-- Opening Marker --

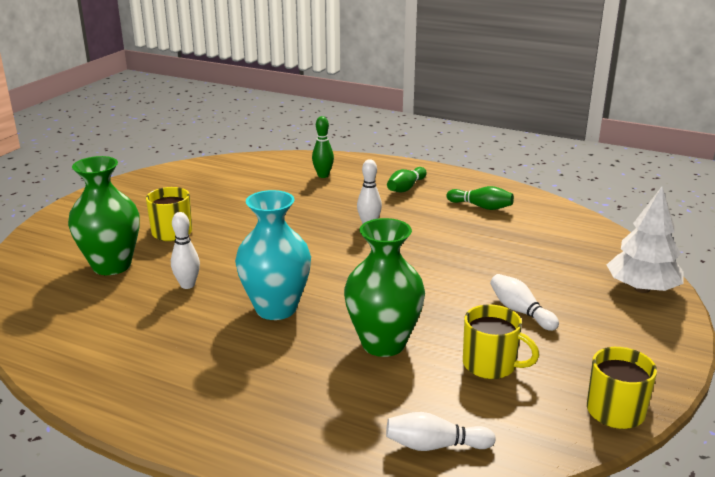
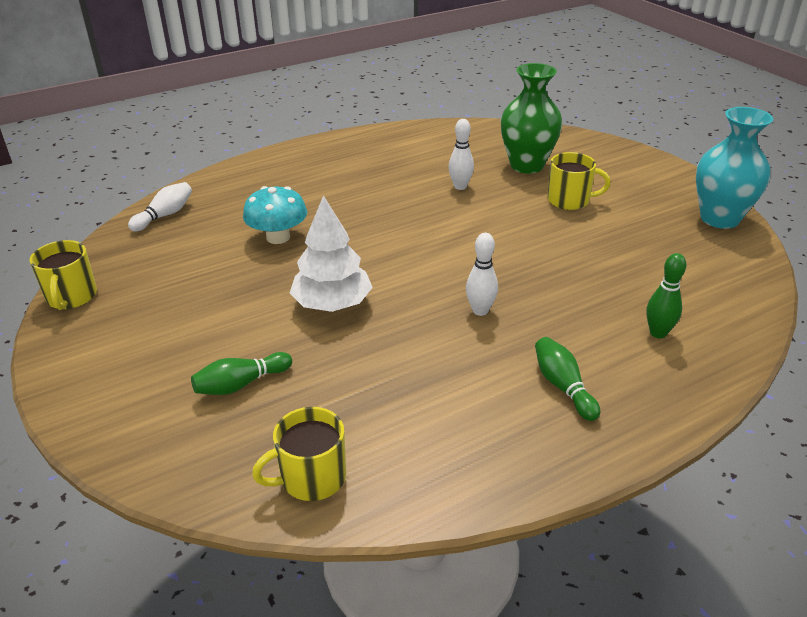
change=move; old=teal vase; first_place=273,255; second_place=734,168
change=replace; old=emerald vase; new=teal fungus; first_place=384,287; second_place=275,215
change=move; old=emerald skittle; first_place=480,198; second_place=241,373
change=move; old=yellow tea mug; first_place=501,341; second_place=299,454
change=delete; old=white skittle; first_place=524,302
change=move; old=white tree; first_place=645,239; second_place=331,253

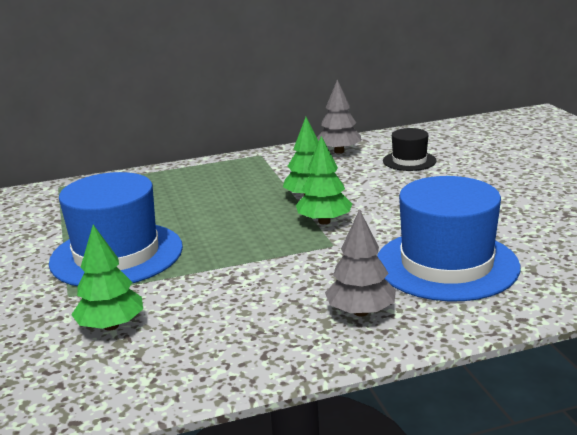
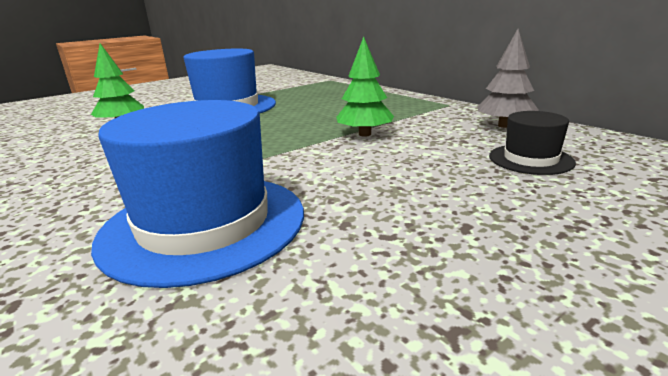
change=delete; old=emerald tree; first_place=324,180
change=delete; old=ash-grey tree; first_place=360,262

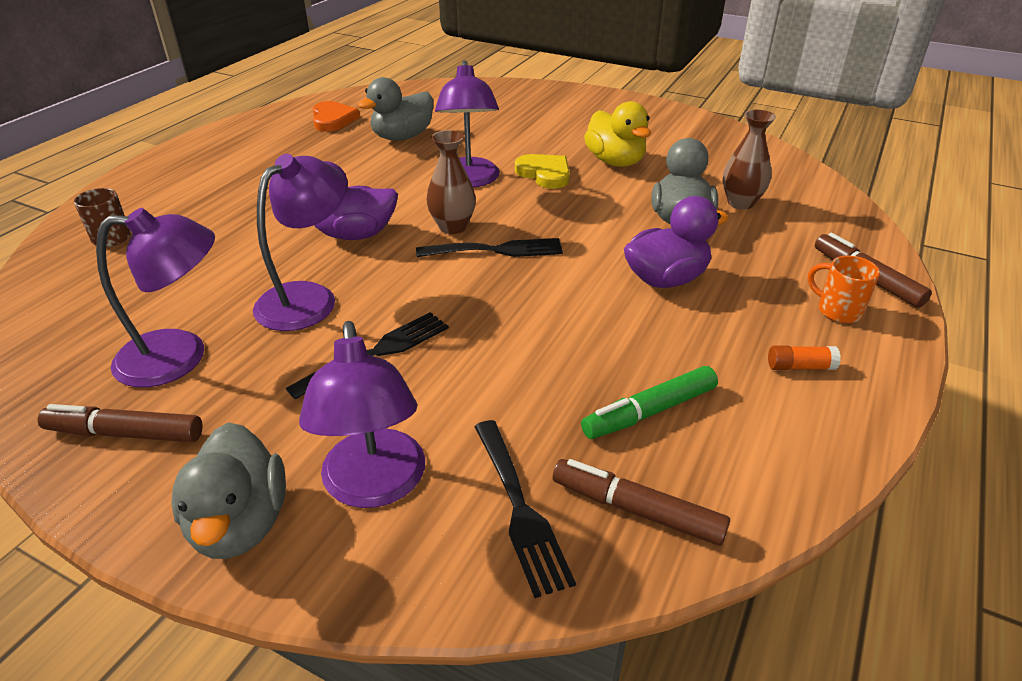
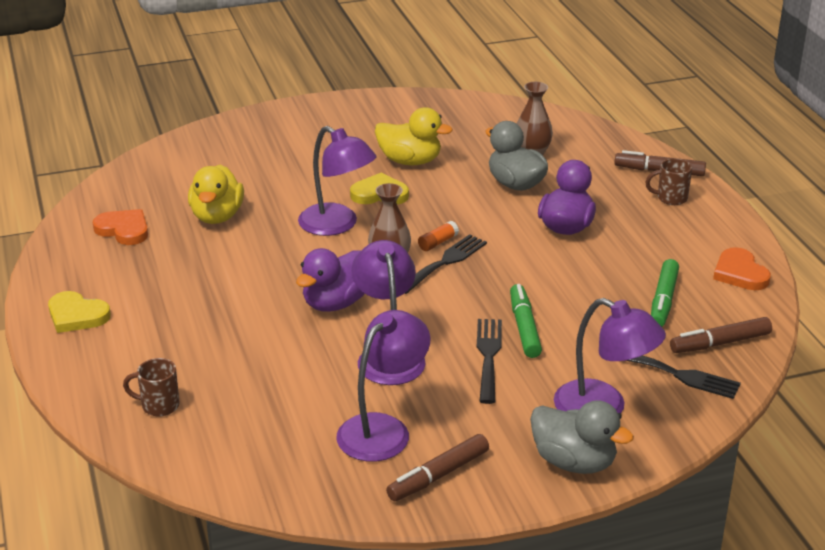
change=recolor; old=ash-grey rubber duck; new=yellow rubber duck; first_place=395,109; second_place=216,194
change=move; old=orange stick of glue; first_place=804,357; second_place=438,236
change=recolor; old=orange tea mug; new=russet tea mug; first_place=844,289; second_place=668,181
change=insert; new=yellow love heart; second_place=79,312
change=insert; new=emerald marker; second_place=526,321
change=insert; new=orange love heart; second_place=742,268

-- Closing Marker --

EXERCISE OBJECTIVE ::
Scan the data above. Return every line with "teal" in it.

WRITTEN SOLUTION ::
change=move; old=teal vase; first_place=273,255; second_place=734,168
change=replace; old=emerald vase; new=teal fungus; first_place=384,287; second_place=275,215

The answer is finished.